**Task objective**. If a line holds the word "turquoise", copy it from the entries.

**Extracted information**.
-- Opening Marker --
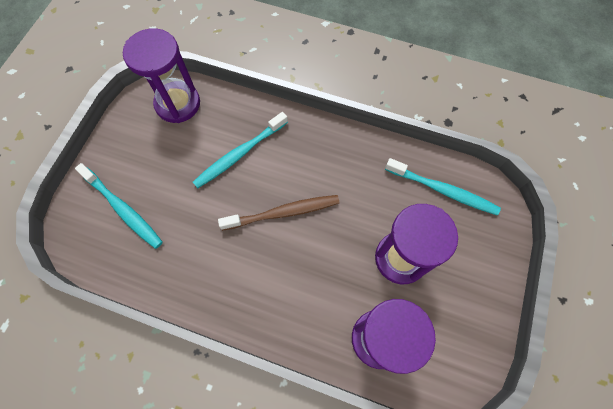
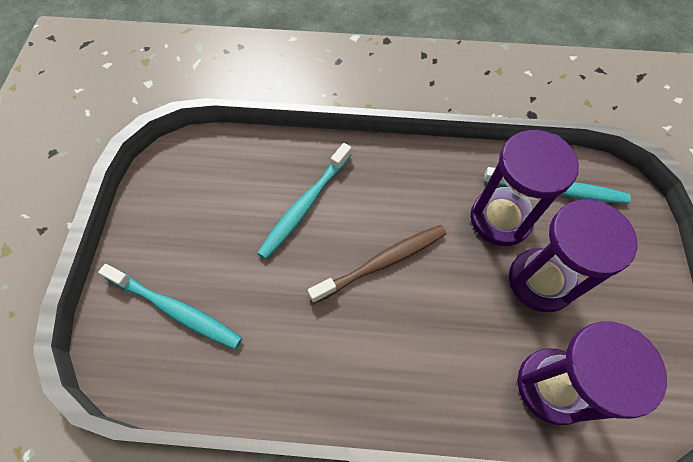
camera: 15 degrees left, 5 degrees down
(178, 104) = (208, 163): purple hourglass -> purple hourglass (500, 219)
-- Closing Marker --
-- Opening Marker --
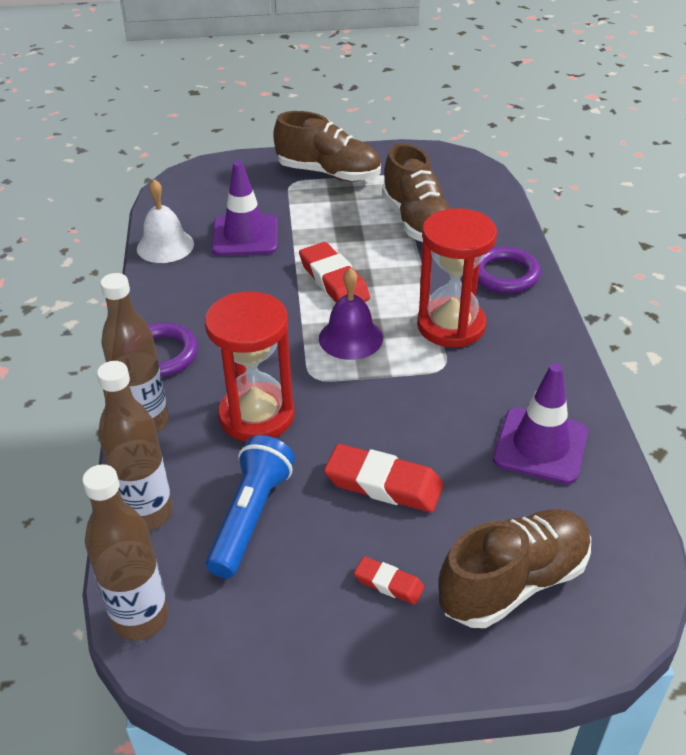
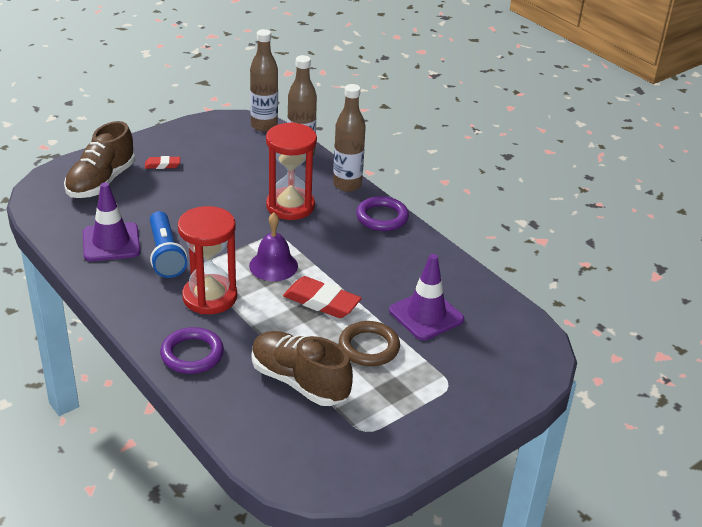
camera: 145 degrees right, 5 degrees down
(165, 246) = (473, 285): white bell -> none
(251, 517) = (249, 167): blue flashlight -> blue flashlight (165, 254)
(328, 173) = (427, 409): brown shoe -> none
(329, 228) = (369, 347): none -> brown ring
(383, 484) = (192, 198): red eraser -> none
-- Closing Marker --
-- Opening Marker --
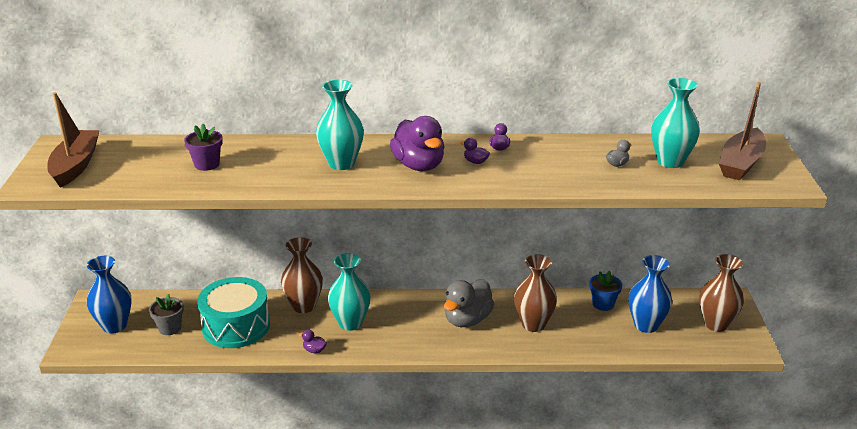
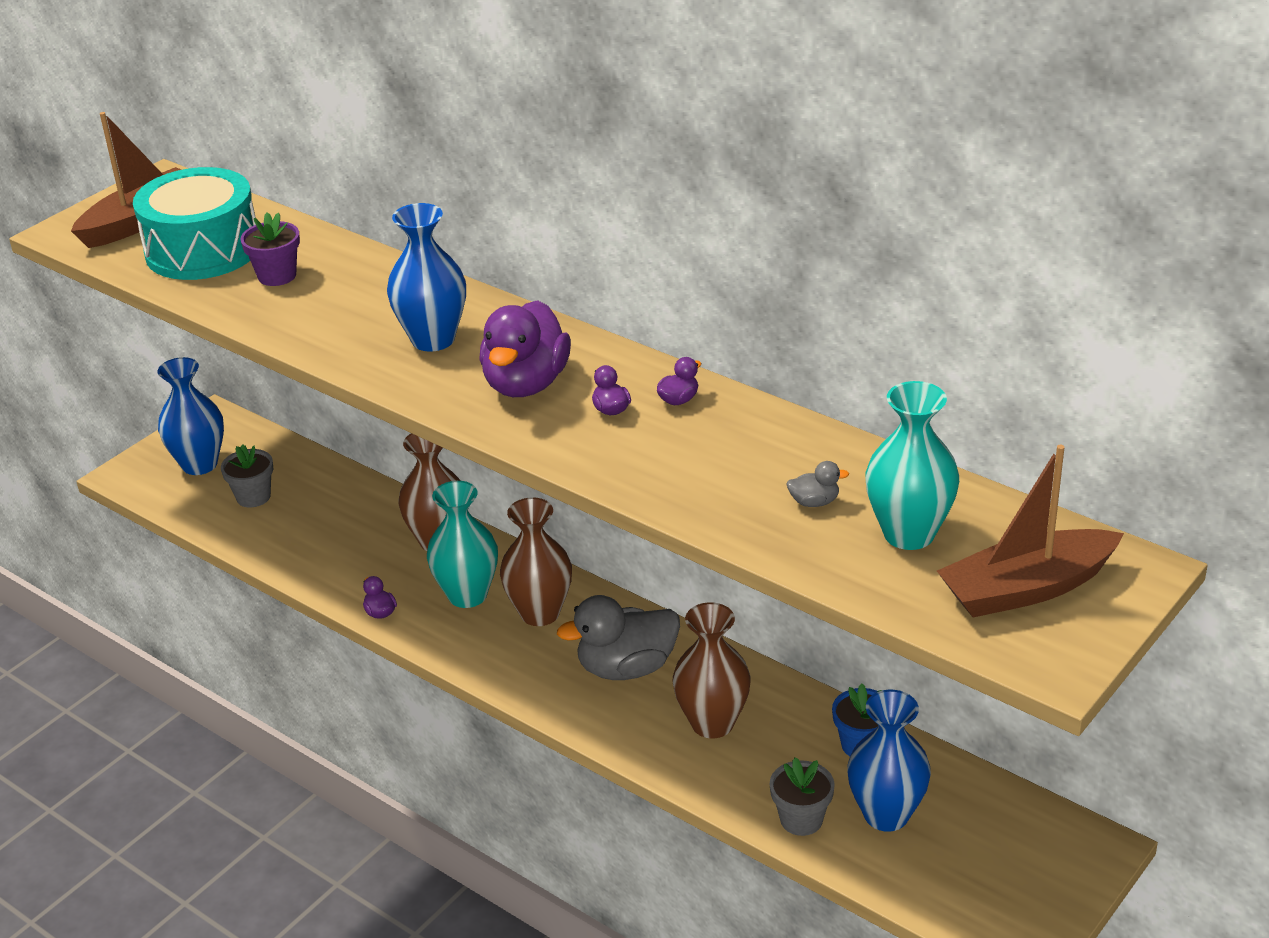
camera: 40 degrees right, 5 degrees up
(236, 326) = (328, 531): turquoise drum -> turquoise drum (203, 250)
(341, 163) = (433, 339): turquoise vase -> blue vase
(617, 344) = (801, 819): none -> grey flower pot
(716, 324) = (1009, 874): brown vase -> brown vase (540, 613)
-- Closing Marker --
**Written solution**.
(236, 326) = (328, 531): turquoise drum -> turquoise drum (203, 250)
(341, 163) = (433, 339): turquoise vase -> blue vase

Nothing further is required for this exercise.